Description of the task: Please put every line of the items below into a numbered list, skipping any blank lines and leaving the pictures out.

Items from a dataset
....

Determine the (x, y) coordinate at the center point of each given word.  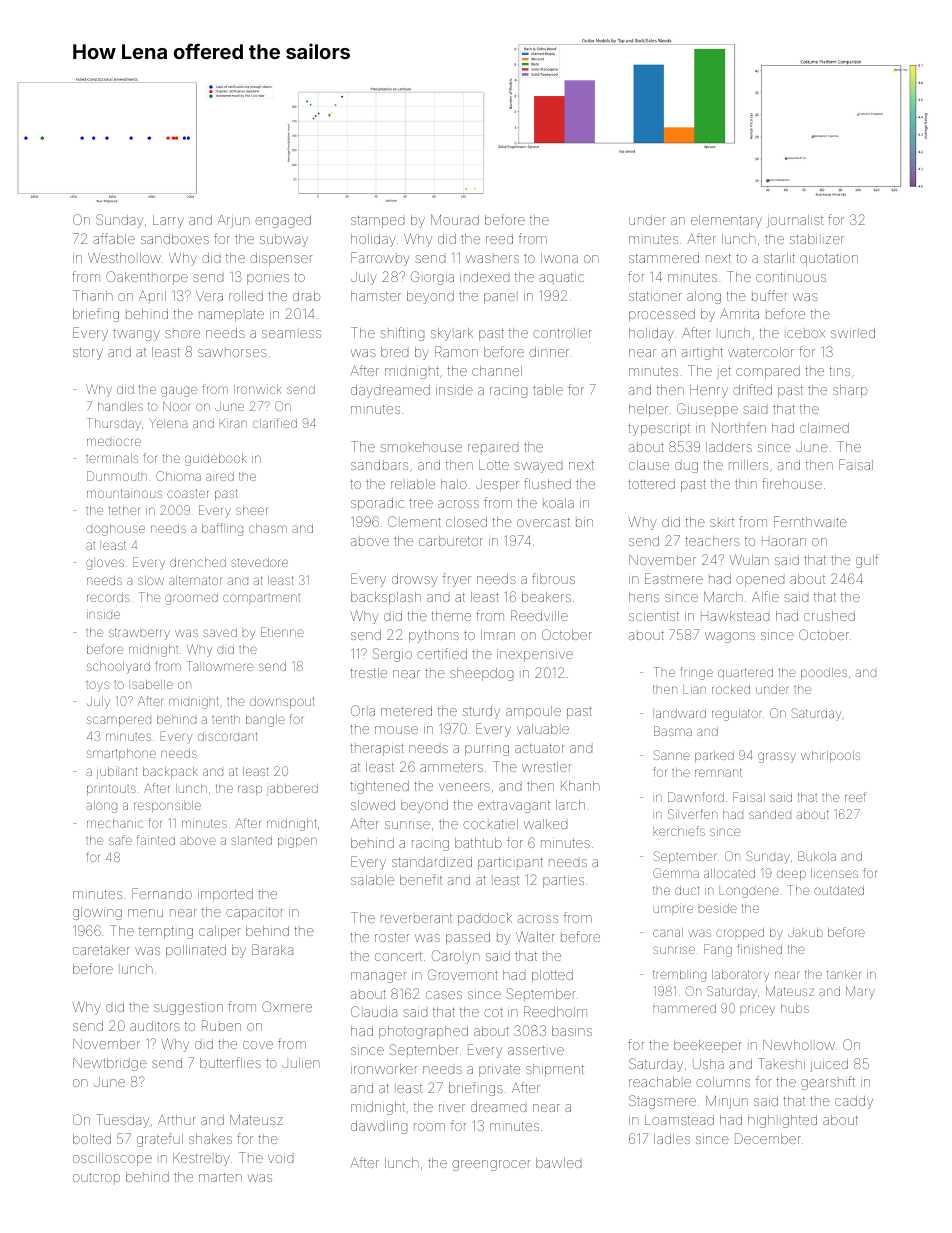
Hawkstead (735, 616)
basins (572, 1031)
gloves (105, 564)
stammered (664, 258)
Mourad (455, 219)
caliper (219, 932)
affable (114, 238)
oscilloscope (112, 1159)
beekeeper (708, 1046)
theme (451, 616)
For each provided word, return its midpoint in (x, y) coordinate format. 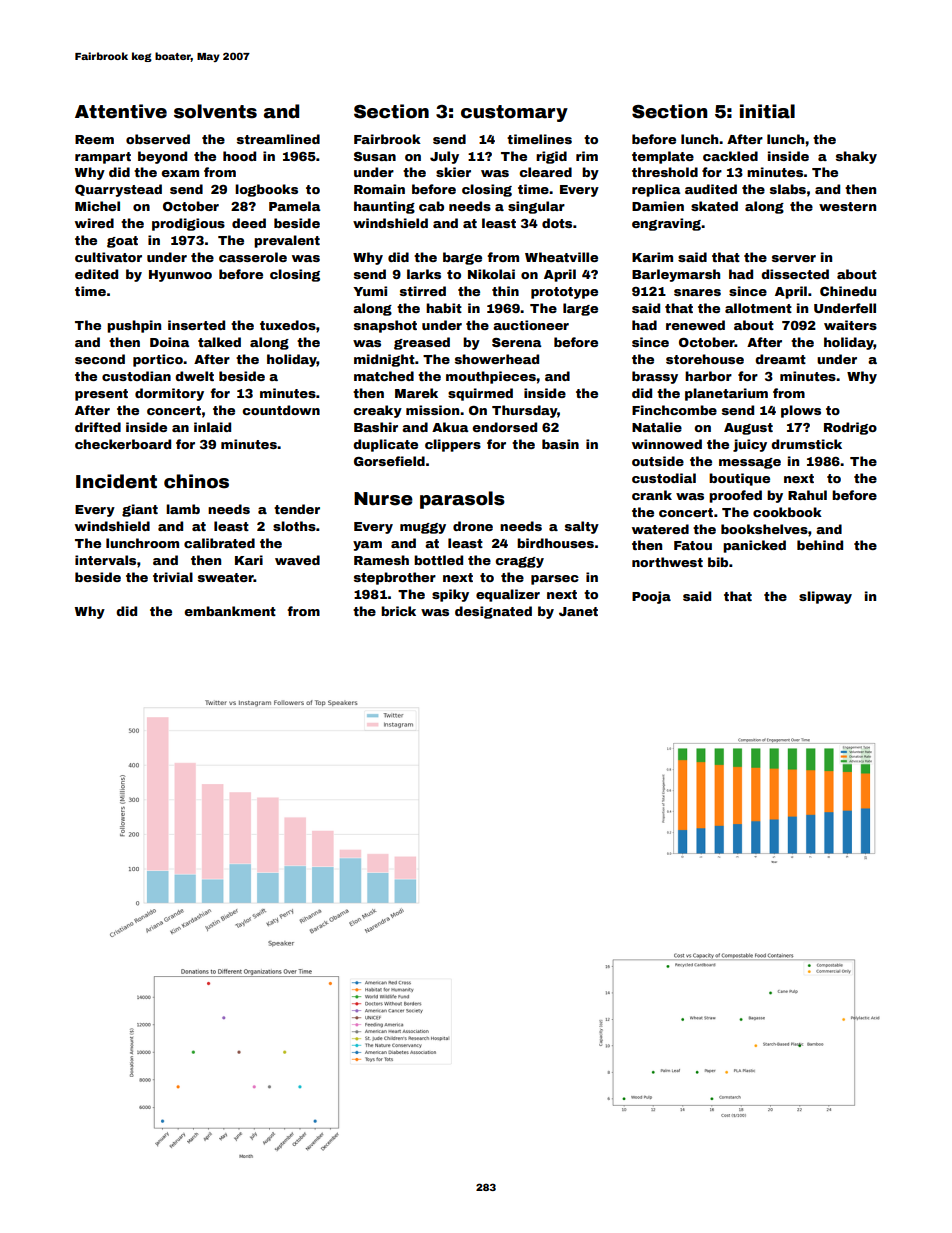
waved (297, 560)
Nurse (383, 499)
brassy (655, 377)
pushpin (134, 326)
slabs (788, 189)
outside (658, 461)
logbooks (266, 190)
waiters (850, 325)
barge (462, 258)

....

Finished exercise:
1. Determine the (x, y) coordinate at the center point of each given word.  
2. Hawkstead (735, 616)
3. basins (572, 1031)
4. gloves (105, 564)
5. stammered (664, 258)
6. Mourad (455, 219)
7. caliper (219, 932)
8. affable (114, 238)
9. oscilloscope (112, 1159)
10. beekeeper (708, 1046)
11. theme (451, 616)
12. For each provided word, return its midpoint in (x, y) coordinate format. 
13. waved (297, 560)
14. Nurse (383, 499)
15. brassy (655, 377)
16. pushpin (134, 326)
17. slabs (788, 189)
18. outside (658, 461)
19. logbooks (266, 190)
20. waiters (850, 325)
21. barge (462, 258)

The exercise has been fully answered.